Dataset extract section start

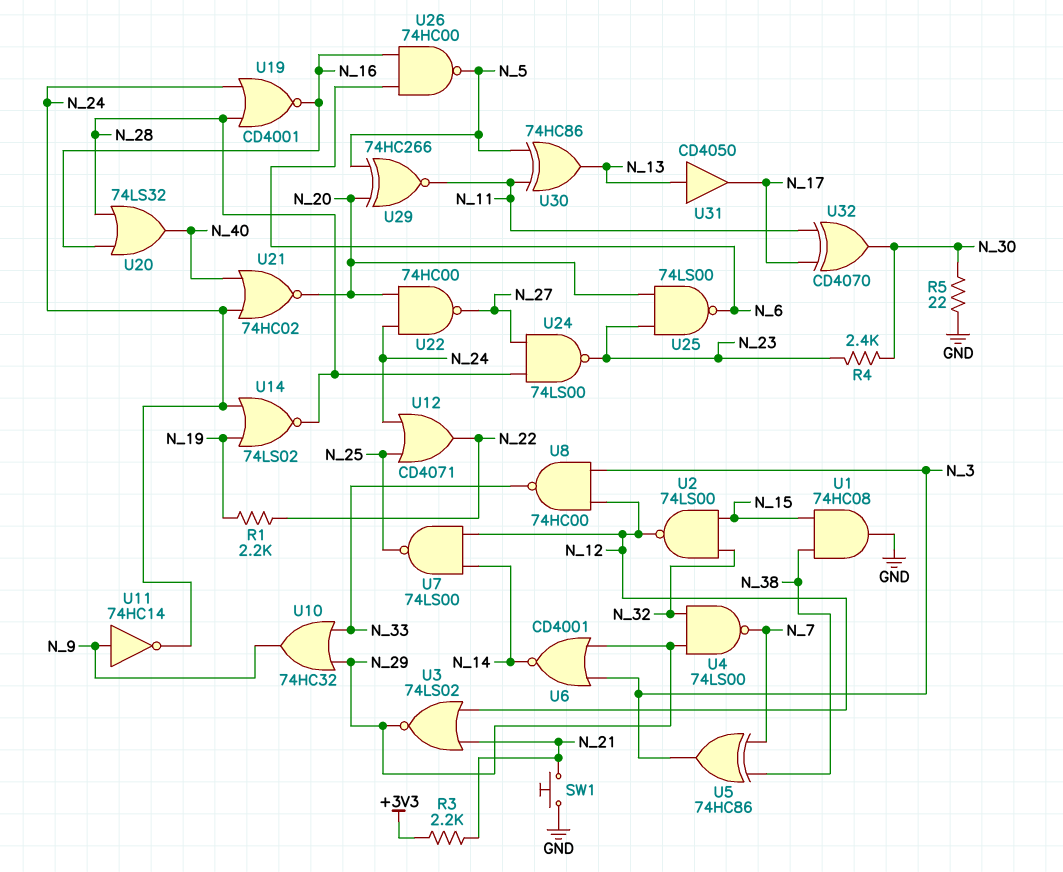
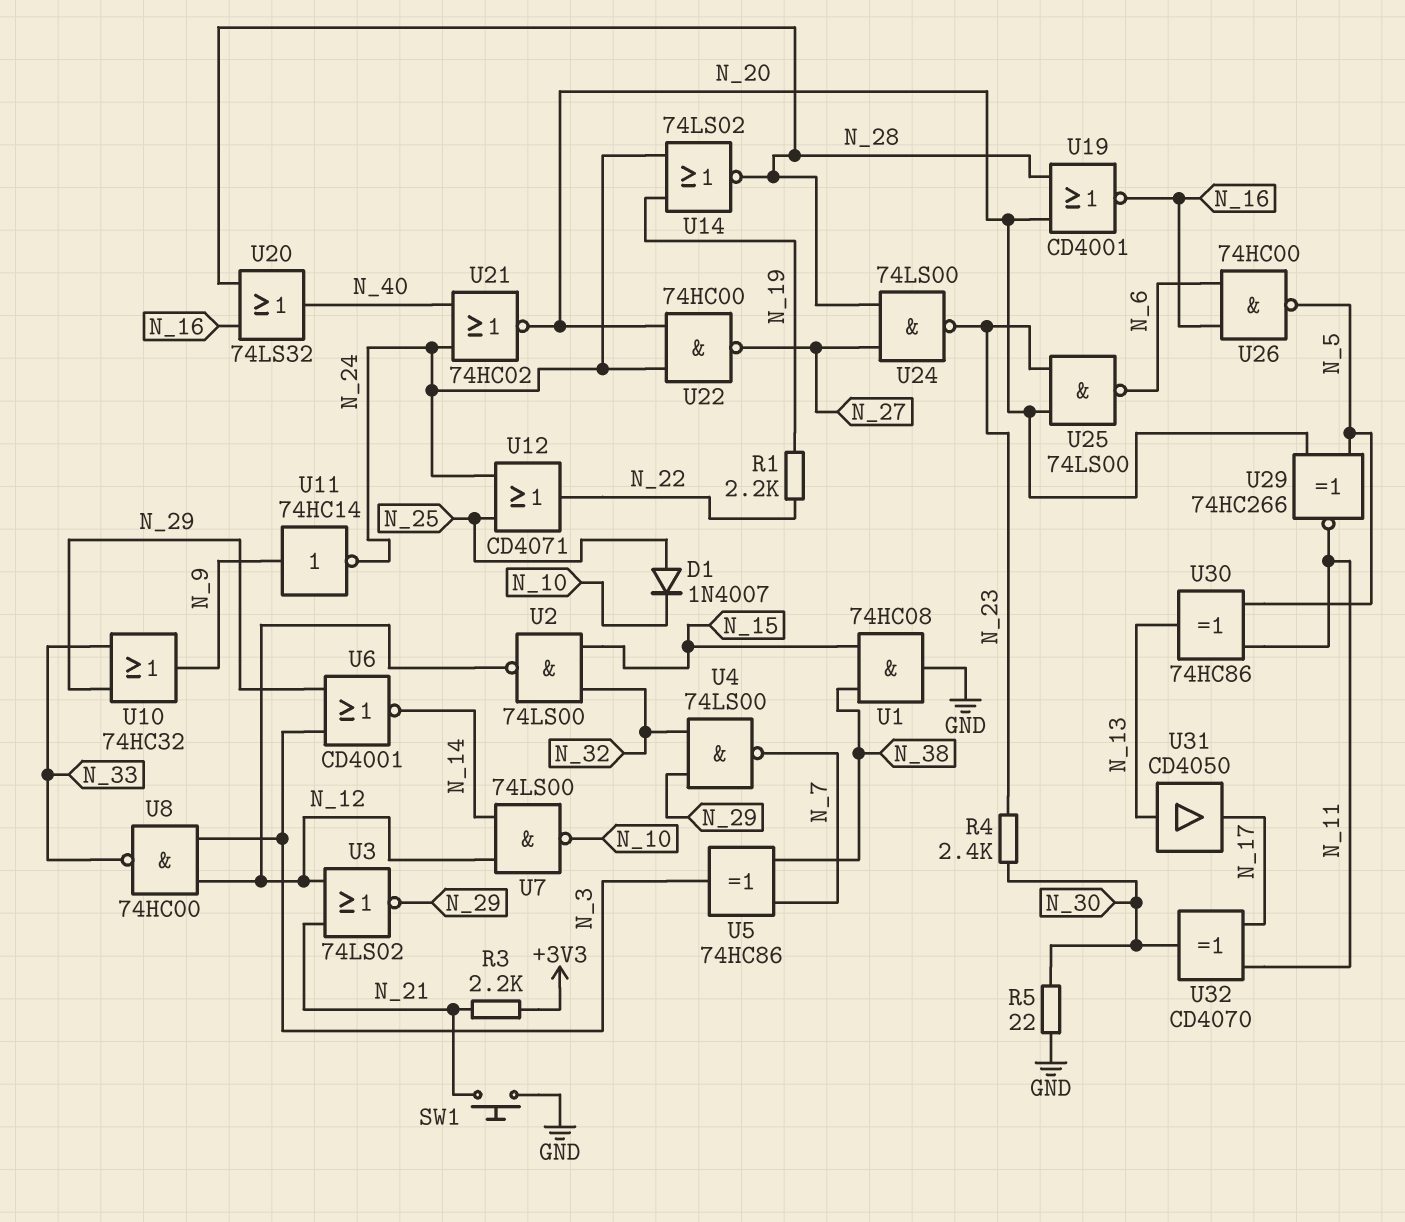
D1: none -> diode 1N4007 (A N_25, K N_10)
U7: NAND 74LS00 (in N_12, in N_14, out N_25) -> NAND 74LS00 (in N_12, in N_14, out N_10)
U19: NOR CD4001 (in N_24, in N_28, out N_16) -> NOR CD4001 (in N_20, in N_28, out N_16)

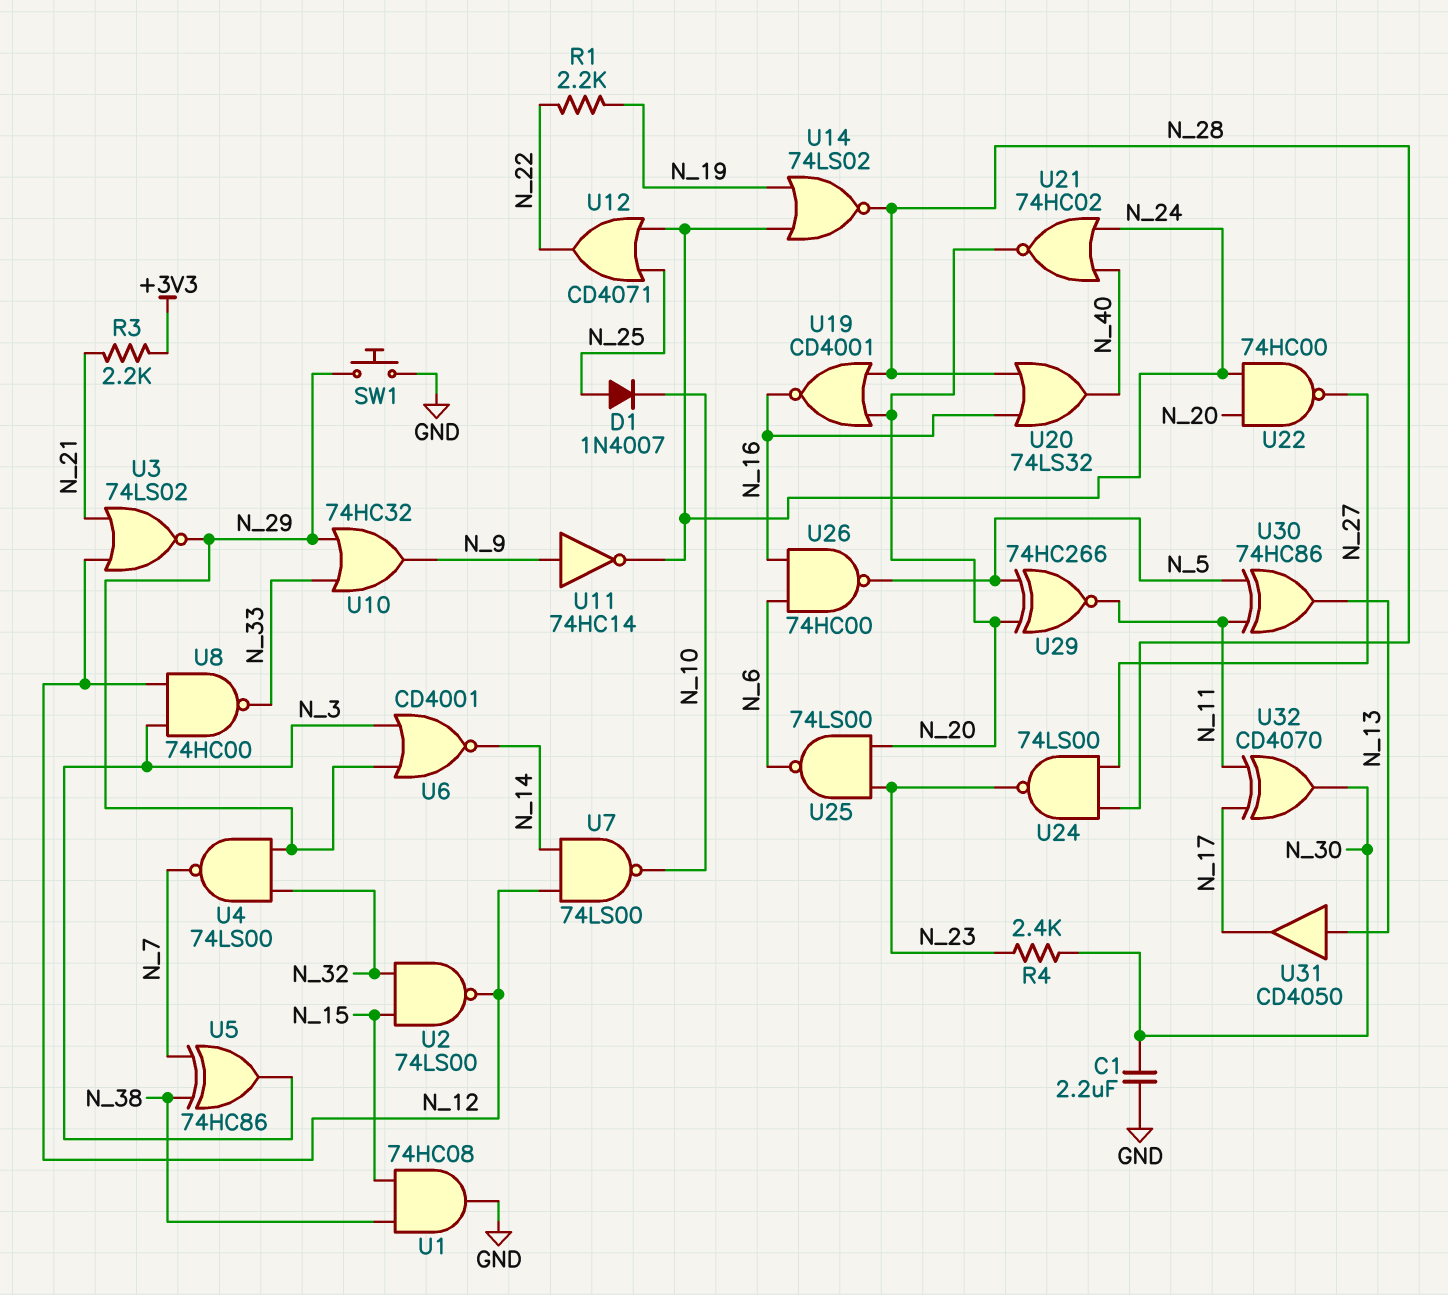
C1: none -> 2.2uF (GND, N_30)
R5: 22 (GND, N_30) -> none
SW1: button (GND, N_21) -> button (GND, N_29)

Dataset extract section end

*What needs to be done*
Count up the lines in the records that contain the word "none" and reply with that figure only.

*Answer for this exercise*
3